[Records from a data collection]

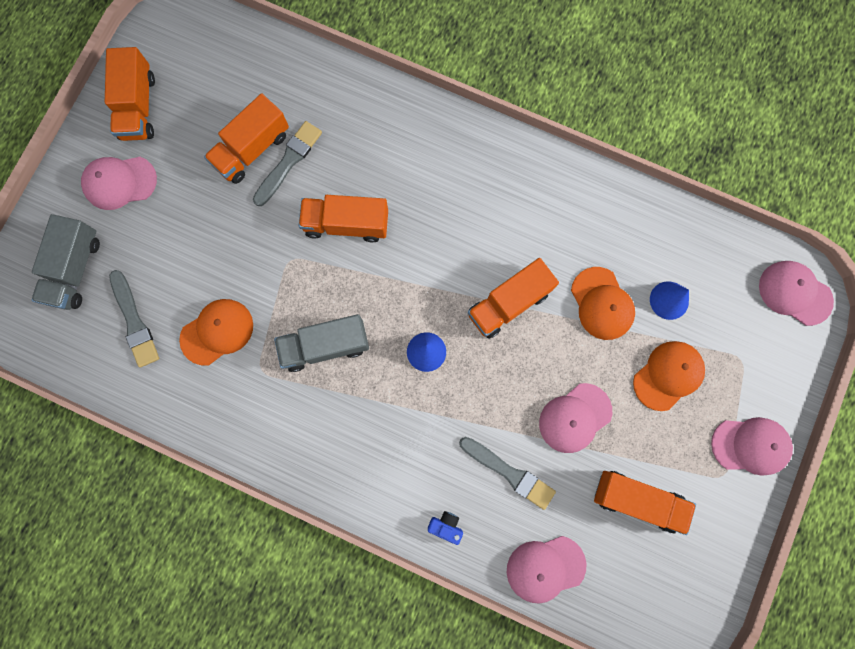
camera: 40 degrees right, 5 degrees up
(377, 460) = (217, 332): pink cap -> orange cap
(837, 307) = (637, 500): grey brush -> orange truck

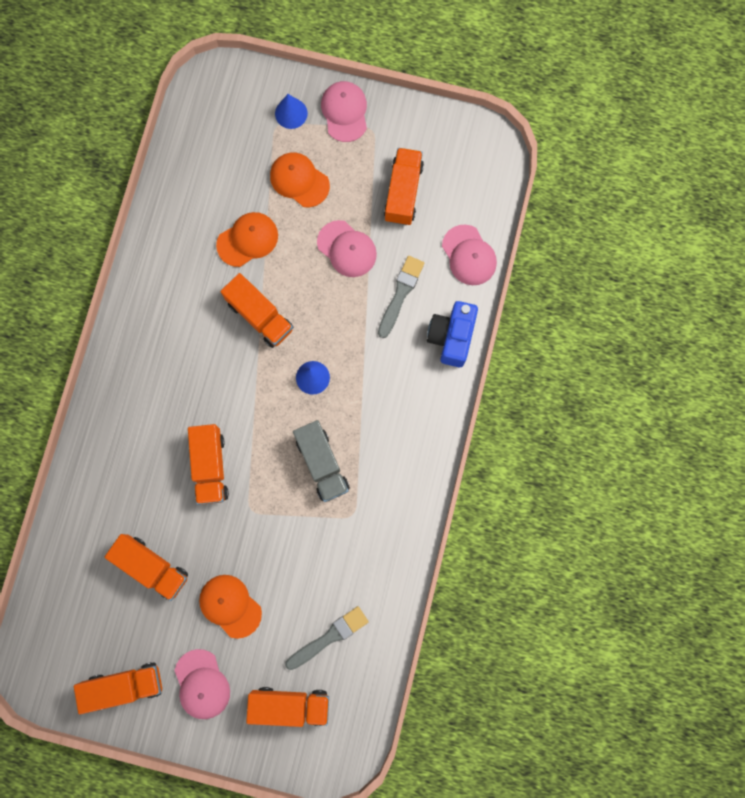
camera: 100 degrees left, 0 degrees up
(75, 269) = (290, 705): grey truck -> orange truck
(217, 332) = (325, 560): orange cap -> orange cap (230, 606)
(288, 162) = (159, 531): grey brush -> none
(446, 526) = (451, 337): blue camera -> blue camera, size x2.12
(669, 300) = (236, 187): blue cone -> blue cone (291, 113)
(794, 293) = (214, 89): pink cap -> none

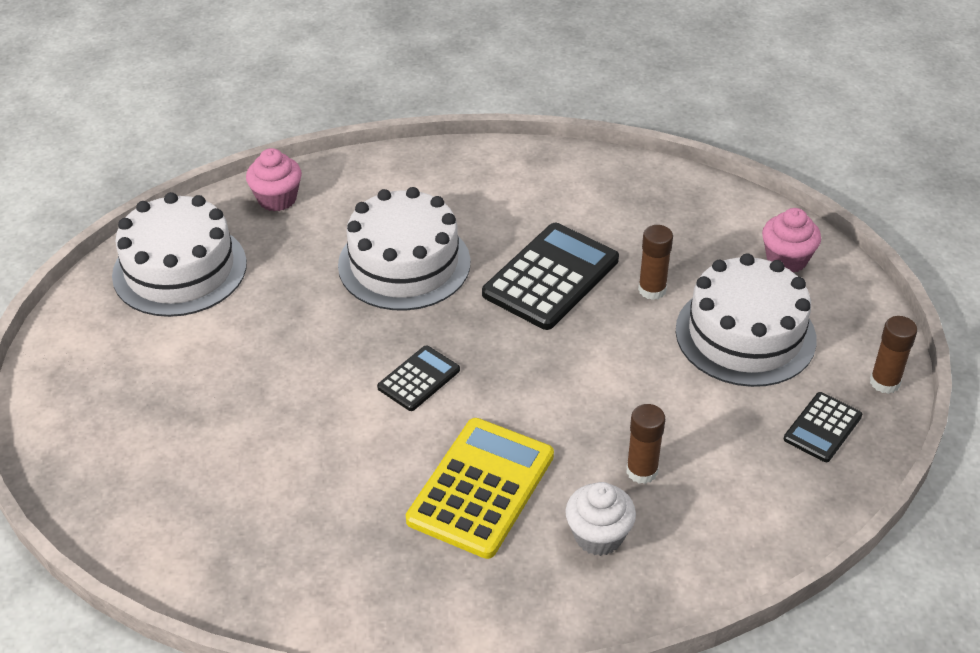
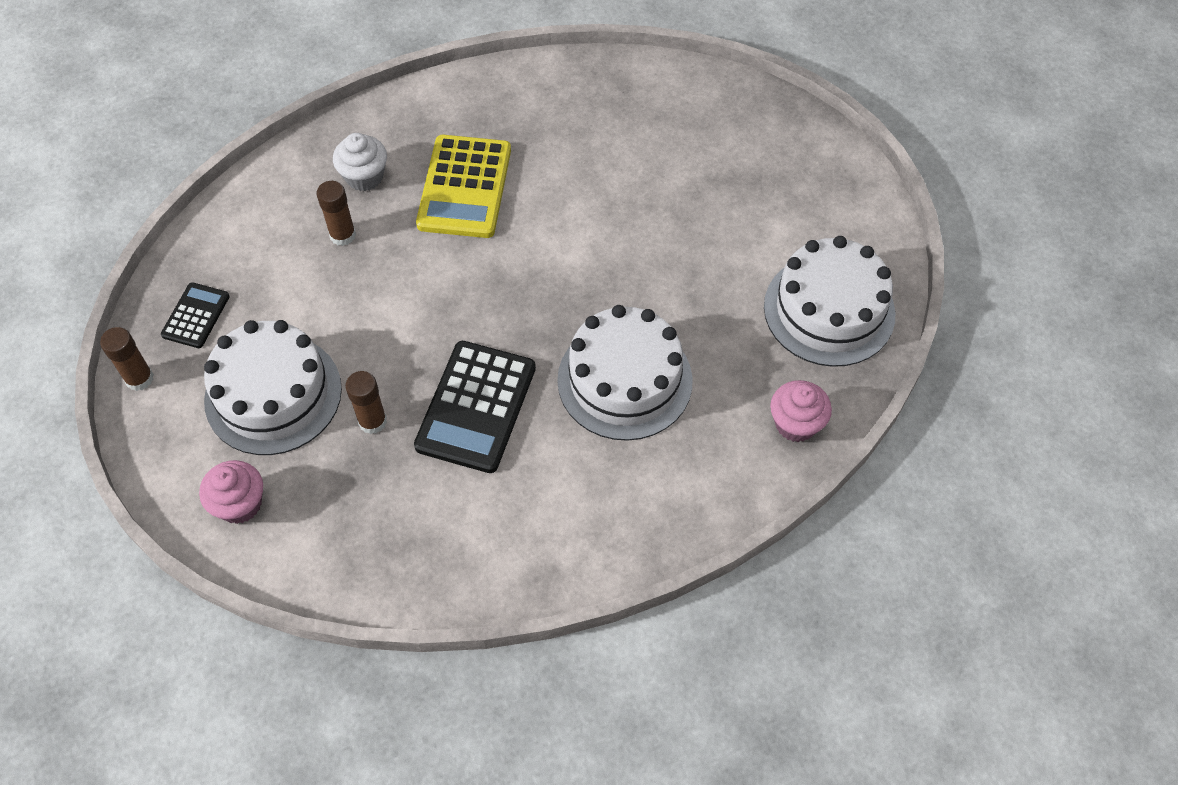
camera: 160 degrees right, 15 degrees up
(418, 379) = (554, 263): black calculator -> none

» Directive:
What is needed is a word-for-word restatement of every line from the one with "camera: 160 degrees right, 15 degrees up" to the end of the entries above.

» Output for this task:
camera: 160 degrees right, 15 degrees up
(418, 379) = (554, 263): black calculator -> none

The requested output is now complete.